__REQUIRED WORK__.
Extract and copy in full every line of the material below that contains the string "white", matching case exactly.

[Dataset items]
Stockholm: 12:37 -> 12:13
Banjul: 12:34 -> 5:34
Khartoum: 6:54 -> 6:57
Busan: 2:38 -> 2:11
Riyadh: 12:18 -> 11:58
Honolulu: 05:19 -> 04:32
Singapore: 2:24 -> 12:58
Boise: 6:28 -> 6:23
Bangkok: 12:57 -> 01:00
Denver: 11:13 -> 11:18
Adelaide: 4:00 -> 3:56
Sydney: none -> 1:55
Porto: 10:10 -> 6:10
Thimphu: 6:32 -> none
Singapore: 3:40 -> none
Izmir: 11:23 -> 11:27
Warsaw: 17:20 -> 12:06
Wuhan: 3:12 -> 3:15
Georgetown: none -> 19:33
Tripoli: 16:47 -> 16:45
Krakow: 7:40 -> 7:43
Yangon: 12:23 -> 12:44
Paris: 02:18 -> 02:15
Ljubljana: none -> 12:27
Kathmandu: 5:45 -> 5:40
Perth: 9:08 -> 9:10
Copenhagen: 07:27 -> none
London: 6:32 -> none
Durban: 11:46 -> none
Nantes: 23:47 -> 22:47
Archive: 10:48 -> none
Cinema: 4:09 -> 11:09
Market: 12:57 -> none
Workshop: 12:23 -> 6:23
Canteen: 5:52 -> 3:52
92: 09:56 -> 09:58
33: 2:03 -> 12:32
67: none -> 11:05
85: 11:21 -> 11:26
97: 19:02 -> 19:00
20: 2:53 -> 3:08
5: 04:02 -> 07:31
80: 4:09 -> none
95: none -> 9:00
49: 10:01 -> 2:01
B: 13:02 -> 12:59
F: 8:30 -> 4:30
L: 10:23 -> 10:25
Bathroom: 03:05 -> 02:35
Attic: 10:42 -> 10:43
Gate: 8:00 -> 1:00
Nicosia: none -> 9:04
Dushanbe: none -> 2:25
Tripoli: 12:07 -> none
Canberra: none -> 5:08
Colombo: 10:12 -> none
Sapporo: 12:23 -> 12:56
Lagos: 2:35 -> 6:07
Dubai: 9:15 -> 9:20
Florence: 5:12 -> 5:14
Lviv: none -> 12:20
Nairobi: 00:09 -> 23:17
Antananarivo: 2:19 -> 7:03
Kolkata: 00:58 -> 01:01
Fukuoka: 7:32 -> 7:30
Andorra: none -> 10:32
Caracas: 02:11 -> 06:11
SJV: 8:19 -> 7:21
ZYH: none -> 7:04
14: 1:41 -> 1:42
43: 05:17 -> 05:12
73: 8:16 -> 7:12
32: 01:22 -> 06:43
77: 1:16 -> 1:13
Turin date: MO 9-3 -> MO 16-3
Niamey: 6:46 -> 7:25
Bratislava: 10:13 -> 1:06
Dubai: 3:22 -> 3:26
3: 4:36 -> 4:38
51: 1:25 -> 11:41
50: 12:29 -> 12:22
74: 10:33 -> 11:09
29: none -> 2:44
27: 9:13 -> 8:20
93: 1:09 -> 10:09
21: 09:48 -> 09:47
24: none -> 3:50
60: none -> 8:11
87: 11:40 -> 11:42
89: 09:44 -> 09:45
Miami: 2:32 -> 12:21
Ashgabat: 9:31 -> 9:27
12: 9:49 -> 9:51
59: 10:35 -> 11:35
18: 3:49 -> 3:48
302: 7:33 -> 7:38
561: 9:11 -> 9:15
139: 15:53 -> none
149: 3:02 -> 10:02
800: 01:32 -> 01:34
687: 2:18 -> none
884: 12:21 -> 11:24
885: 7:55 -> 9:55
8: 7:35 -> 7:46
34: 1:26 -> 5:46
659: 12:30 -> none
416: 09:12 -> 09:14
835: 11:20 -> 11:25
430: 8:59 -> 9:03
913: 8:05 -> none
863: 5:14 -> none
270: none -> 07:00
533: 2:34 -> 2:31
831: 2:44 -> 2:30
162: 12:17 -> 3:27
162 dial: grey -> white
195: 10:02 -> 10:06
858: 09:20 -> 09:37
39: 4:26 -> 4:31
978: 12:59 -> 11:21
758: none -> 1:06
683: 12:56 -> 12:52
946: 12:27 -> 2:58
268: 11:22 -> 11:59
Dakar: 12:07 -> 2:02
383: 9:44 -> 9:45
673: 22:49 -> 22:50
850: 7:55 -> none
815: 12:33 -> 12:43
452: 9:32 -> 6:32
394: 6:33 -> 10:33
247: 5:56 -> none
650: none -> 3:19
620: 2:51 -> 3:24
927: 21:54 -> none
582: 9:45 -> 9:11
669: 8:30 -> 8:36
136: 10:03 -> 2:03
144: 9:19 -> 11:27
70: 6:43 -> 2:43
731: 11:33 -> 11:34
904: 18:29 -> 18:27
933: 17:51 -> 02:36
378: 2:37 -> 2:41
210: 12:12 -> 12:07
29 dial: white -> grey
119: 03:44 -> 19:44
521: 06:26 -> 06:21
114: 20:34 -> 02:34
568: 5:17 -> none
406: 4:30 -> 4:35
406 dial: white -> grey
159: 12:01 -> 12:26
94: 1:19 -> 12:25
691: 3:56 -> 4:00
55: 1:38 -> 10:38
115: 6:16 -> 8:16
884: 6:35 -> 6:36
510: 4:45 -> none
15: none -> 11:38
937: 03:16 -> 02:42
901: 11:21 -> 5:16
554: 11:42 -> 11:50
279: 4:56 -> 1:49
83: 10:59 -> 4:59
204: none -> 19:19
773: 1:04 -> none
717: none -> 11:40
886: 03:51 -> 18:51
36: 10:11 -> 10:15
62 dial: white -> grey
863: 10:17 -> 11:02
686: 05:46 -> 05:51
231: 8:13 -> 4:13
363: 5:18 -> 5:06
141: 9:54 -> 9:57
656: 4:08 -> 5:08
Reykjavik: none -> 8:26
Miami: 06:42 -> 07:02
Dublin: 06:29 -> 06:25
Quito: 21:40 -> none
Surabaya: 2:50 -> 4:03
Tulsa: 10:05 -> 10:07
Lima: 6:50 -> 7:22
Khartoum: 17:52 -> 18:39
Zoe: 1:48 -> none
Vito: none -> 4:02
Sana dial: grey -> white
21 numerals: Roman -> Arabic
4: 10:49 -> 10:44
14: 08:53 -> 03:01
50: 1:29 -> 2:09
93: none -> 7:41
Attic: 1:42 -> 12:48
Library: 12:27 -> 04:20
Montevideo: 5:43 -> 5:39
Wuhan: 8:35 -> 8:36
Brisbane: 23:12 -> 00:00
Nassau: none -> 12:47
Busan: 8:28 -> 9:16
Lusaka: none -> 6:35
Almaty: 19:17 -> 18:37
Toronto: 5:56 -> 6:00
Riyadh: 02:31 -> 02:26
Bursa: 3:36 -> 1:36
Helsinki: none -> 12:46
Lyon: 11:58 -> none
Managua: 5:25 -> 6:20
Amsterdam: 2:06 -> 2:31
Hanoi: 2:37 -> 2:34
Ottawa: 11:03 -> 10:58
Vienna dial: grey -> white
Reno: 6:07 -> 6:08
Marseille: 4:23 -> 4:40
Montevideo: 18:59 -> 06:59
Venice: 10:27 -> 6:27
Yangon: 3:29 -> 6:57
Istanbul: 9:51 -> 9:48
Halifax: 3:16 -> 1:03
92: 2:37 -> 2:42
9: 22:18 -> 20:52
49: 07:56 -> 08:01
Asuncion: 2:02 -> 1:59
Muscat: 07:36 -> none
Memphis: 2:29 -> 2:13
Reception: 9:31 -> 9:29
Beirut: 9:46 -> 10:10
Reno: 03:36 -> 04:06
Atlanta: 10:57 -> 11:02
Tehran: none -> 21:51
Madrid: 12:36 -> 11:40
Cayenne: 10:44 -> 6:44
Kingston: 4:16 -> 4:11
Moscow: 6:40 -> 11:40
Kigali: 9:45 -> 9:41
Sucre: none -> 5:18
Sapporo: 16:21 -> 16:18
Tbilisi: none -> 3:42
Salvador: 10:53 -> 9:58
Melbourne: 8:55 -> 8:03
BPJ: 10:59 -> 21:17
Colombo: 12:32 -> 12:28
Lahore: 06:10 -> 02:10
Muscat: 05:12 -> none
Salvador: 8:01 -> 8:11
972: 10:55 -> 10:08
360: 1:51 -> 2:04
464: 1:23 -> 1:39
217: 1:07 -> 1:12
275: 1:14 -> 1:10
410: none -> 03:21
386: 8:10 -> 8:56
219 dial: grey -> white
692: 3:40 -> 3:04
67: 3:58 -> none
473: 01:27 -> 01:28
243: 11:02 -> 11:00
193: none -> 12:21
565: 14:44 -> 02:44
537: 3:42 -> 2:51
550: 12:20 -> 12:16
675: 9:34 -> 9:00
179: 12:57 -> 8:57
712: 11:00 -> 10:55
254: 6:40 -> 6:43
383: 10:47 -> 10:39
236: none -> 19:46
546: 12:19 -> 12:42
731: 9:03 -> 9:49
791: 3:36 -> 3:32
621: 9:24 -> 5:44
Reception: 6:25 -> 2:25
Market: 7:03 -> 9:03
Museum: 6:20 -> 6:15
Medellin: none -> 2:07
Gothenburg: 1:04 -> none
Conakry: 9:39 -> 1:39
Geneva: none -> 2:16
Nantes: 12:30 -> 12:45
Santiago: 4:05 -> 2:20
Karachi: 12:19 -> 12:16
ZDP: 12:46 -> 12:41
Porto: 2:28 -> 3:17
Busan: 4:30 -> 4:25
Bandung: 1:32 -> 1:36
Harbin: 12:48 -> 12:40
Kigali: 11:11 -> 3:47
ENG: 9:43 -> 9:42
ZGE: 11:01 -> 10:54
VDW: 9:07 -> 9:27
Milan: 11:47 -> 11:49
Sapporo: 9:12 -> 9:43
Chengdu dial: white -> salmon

__PROBLEM SOLUTION__.
162 dial: grey -> white
29 dial: white -> grey
406 dial: white -> grey
62 dial: white -> grey
Sana dial: grey -> white
Vienna dial: grey -> white
219 dial: grey -> white
Chengdu dial: white -> salmon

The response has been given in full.